**EXERCISE DIRECTIONS:** For each line of the data below that holds "black", copy the line.

Records from a data source:
^^^^^^^^

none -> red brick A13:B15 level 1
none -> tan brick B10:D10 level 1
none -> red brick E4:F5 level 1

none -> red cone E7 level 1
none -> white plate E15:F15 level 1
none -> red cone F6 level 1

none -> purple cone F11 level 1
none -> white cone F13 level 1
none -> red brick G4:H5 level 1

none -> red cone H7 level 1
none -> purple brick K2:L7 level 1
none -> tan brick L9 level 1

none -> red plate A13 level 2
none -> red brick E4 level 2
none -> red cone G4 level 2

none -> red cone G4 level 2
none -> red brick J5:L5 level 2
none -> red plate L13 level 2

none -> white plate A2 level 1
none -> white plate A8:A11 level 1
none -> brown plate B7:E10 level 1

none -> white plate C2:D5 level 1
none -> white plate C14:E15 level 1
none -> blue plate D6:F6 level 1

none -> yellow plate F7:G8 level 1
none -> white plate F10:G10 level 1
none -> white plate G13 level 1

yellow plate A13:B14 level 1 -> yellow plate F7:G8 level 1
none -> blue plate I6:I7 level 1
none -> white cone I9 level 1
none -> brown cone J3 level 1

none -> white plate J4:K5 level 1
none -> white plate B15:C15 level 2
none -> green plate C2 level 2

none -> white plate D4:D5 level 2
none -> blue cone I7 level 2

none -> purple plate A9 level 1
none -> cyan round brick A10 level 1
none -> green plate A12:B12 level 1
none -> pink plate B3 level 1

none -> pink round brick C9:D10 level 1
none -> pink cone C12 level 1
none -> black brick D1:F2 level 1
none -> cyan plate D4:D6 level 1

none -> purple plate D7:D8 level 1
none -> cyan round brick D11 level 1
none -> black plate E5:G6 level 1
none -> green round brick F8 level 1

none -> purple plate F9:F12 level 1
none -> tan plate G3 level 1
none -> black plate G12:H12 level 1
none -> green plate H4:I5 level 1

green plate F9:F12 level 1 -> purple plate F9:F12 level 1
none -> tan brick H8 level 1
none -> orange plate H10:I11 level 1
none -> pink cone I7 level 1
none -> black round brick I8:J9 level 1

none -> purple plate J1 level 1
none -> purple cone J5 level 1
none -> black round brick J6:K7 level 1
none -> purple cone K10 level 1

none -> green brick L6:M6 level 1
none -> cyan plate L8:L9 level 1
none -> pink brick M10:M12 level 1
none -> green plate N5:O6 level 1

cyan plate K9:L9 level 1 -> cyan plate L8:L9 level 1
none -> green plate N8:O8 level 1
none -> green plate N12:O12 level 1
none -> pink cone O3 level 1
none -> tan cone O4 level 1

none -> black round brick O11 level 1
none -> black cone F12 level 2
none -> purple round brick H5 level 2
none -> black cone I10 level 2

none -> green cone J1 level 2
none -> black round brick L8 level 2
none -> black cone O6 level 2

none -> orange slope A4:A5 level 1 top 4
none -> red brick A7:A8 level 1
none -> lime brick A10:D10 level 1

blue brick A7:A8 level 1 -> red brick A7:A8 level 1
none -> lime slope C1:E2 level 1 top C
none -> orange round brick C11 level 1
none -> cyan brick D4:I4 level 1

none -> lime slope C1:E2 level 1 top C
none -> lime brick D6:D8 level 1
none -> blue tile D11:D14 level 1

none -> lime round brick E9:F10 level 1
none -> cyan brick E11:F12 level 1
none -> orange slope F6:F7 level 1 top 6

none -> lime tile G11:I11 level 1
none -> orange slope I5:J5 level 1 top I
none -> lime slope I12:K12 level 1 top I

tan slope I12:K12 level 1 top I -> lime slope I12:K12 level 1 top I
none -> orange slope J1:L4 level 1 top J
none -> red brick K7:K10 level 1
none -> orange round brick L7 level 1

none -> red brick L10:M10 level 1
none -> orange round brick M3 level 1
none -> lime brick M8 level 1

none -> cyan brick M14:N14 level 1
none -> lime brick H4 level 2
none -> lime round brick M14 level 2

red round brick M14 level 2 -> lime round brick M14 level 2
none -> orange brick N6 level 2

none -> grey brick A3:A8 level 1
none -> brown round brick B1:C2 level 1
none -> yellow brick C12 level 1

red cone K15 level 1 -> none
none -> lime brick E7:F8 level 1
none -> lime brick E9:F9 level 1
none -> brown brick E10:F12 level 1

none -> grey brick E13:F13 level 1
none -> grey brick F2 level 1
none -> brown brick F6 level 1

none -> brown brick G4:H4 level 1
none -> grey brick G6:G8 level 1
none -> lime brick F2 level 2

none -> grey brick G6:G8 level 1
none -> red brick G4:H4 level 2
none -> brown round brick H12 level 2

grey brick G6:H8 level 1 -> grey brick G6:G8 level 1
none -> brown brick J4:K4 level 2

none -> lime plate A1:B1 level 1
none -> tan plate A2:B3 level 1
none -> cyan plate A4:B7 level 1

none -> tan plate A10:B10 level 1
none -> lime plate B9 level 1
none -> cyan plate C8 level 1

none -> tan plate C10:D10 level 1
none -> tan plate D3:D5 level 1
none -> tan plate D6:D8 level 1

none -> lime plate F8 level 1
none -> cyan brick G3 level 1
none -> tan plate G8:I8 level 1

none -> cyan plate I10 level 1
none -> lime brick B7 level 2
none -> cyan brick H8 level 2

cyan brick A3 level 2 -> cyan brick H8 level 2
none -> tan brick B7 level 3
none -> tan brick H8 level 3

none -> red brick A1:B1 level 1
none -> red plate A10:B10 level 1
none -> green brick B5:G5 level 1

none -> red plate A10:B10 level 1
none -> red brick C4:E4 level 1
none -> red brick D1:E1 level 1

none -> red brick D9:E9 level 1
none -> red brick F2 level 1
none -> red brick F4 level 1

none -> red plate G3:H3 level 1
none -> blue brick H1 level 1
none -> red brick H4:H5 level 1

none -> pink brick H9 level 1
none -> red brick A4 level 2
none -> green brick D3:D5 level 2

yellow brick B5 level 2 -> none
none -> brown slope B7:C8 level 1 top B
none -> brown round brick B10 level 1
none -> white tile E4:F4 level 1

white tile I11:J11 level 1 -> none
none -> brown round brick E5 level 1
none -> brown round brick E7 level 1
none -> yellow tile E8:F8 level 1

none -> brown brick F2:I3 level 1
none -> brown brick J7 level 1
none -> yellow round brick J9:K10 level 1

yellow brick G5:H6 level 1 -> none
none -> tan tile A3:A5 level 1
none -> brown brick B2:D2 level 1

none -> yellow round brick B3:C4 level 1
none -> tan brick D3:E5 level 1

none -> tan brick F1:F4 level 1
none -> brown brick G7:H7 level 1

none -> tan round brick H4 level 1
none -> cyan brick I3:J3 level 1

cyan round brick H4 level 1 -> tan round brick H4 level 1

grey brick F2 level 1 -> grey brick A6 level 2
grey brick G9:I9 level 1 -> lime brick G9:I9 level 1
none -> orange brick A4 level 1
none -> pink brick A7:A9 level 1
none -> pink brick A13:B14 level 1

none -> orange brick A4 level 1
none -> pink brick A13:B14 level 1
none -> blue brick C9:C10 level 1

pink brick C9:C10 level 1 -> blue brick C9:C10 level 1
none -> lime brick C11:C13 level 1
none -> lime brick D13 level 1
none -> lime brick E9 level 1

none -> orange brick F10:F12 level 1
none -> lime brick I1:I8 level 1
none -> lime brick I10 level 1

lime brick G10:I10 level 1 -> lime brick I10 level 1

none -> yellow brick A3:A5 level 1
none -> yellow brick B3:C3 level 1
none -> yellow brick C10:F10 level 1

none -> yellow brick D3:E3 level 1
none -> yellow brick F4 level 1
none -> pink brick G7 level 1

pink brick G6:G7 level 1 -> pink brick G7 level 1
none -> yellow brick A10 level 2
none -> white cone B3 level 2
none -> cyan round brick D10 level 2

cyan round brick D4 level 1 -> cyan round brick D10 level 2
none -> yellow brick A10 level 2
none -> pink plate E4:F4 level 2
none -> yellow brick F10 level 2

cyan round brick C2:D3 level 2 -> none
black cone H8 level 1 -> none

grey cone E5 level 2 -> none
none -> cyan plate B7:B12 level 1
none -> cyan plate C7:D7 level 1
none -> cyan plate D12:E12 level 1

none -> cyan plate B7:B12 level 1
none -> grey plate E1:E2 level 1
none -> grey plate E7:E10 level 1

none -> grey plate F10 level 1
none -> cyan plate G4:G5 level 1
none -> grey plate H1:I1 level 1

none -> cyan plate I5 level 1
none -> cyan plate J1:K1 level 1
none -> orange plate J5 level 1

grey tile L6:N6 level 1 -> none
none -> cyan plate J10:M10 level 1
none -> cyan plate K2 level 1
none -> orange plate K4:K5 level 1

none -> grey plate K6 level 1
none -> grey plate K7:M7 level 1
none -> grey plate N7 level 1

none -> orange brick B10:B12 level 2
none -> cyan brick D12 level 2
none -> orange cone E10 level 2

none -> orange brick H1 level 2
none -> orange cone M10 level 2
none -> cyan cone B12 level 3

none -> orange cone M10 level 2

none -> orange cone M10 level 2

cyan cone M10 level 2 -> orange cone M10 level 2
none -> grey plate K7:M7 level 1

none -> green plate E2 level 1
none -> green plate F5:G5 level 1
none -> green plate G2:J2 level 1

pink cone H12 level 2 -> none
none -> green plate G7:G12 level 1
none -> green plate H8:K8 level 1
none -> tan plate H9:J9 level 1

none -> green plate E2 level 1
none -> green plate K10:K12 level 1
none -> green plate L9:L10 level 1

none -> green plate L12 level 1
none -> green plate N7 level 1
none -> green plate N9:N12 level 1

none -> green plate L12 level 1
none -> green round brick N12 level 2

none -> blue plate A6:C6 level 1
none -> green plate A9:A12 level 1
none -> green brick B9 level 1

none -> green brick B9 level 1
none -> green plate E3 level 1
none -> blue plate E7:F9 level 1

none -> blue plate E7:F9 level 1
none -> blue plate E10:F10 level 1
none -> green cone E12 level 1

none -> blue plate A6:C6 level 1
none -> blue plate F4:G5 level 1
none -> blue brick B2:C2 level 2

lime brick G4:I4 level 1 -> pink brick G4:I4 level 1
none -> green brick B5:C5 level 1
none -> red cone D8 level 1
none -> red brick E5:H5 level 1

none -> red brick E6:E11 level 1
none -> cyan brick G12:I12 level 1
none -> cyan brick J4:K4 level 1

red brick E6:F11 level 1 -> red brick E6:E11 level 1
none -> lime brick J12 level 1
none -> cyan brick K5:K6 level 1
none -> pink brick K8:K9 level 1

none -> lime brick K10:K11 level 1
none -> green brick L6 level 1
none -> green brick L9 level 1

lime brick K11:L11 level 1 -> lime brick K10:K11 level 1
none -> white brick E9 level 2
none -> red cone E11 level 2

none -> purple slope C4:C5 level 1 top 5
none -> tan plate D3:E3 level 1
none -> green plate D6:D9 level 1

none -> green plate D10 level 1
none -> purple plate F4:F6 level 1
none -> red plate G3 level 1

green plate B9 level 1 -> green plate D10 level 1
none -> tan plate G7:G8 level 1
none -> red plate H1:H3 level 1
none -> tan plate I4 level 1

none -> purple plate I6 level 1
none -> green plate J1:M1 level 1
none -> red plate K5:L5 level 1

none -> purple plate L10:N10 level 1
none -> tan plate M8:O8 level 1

^^^^^^^^

**YOUR RESPONSE:**
none -> black brick D1:F2 level 1
none -> black plate E5:G6 level 1
none -> black plate G12:H12 level 1
none -> black round brick I8:J9 level 1
none -> black round brick J6:K7 level 1
none -> black round brick O11 level 1
none -> black cone F12 level 2
none -> black cone I10 level 2
none -> black round brick L8 level 2
none -> black cone O6 level 2
black cone H8 level 1 -> none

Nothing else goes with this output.